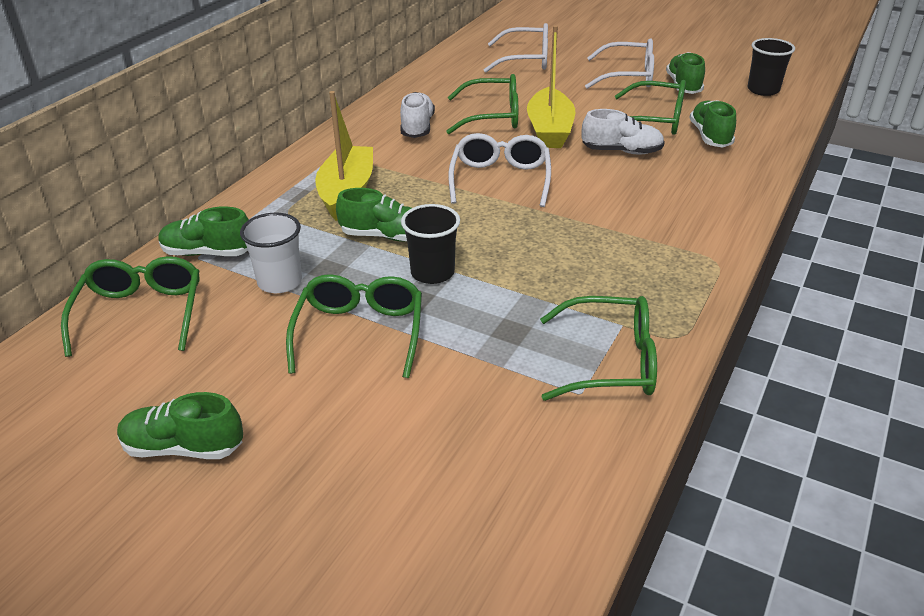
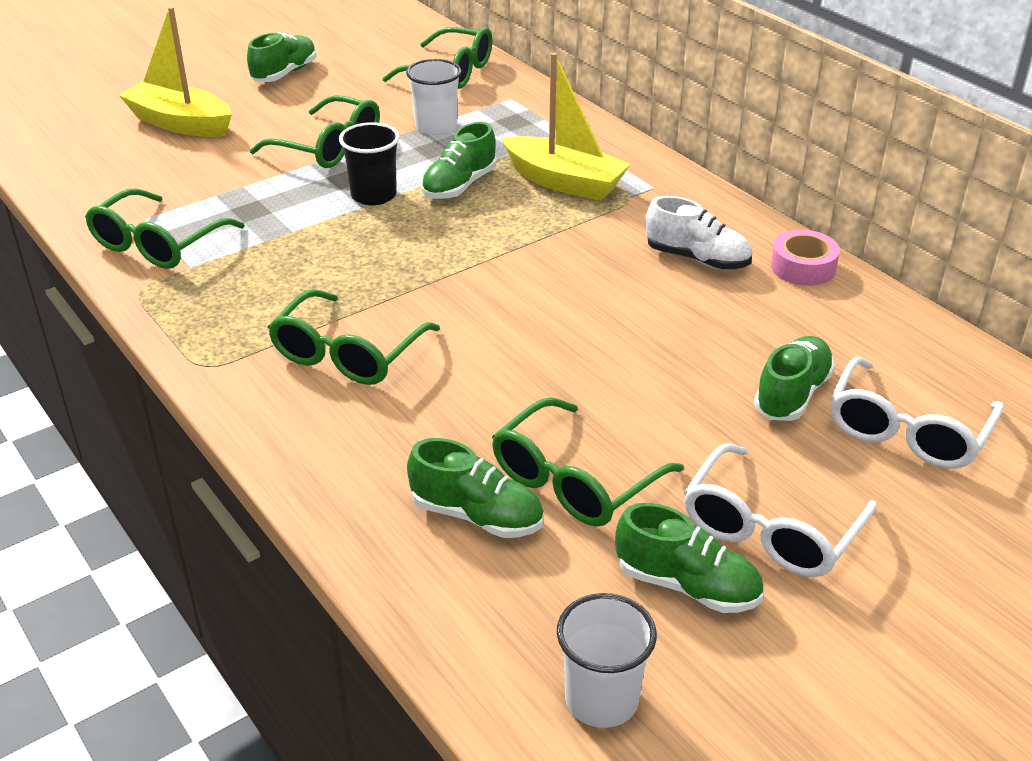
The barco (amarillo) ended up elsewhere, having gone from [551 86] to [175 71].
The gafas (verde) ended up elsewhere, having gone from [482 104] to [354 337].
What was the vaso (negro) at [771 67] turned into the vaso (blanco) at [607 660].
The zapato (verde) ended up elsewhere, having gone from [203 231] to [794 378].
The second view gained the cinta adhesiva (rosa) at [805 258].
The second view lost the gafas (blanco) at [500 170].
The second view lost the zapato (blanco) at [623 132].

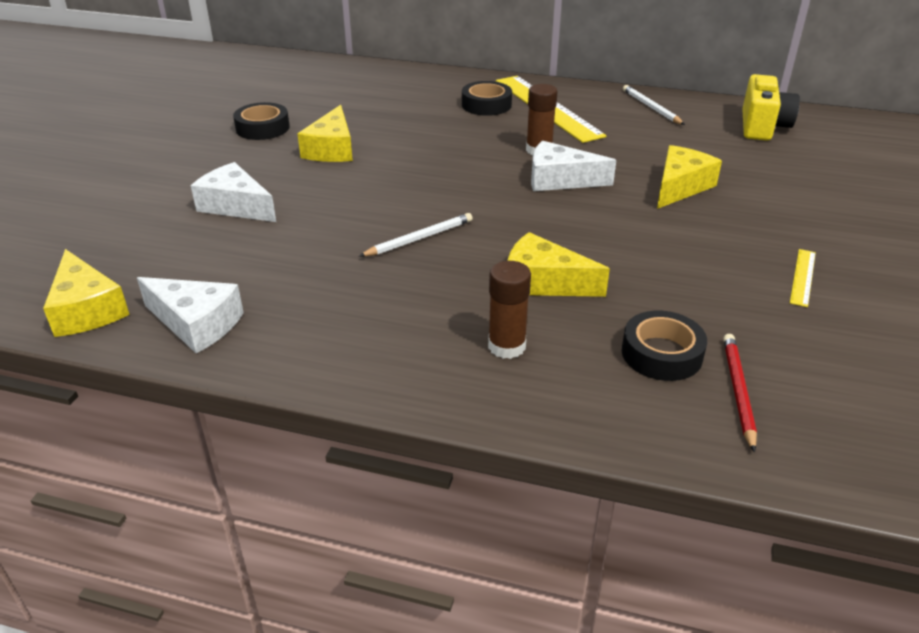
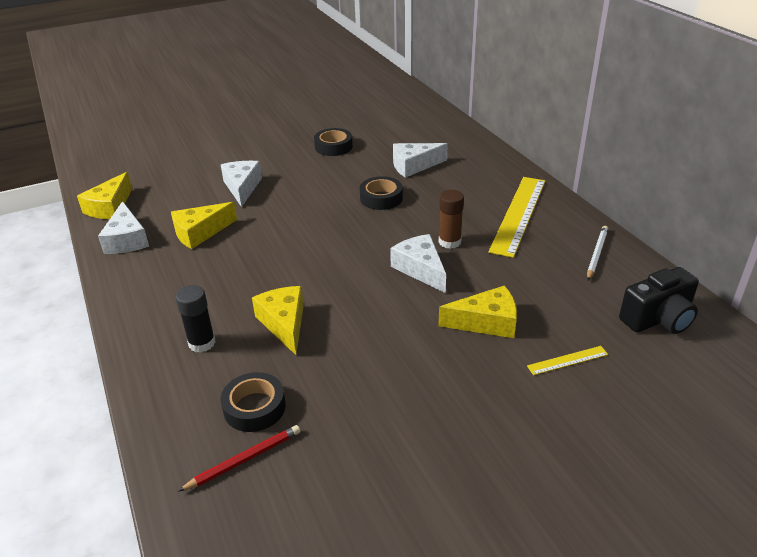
The queso (amarillo) ended up elsewhere, having gone from [325 133] to [204 225].
What was the barra de pegamento (marrón) at [509 310] turned into the barra de pegamento (negro) at [195 319].
The cinta adhesiva (negro) ended up elsewhere, having gone from [487 98] to [381 193].
The second view gained the queso (blanco) at [420 160].
The regla (amarillo) ended up elsewhere, having gone from [803 278] to [567 360].
What was the cámara (amarillo) at [771 107] turned into the cámara (negro) at [659 300].
The second view lost the lápiz (blanco) at [416 235].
════
= Exercise goal =
Return, unchanged, the lines from the first line of the material through the line that holds "What was the barra", inclusive, omitting pictures.

= Worked solution =
The barco (amarillo) ended up elsewhere, having gone from [551 86] to [175 71].
The gafas (verde) ended up elsewhere, having gone from [482 104] to [354 337].
What was the vaso (negro) at [771 67] turned into the vaso (blanco) at [607 660].
The zapato (verde) ended up elsewhere, having gone from [203 231] to [794 378].
The second view gained the cinta adhesiva (rosa) at [805 258].
The second view lost the gafas (blanco) at [500 170].
The second view lost the zapato (blanco) at [623 132].

The queso (amarillo) ended up elsewhere, having gone from [325 133] to [204 225].
What was the barra de pegamento (marrón) at [509 310] turned into the barra de pegamento (negro) at [195 319].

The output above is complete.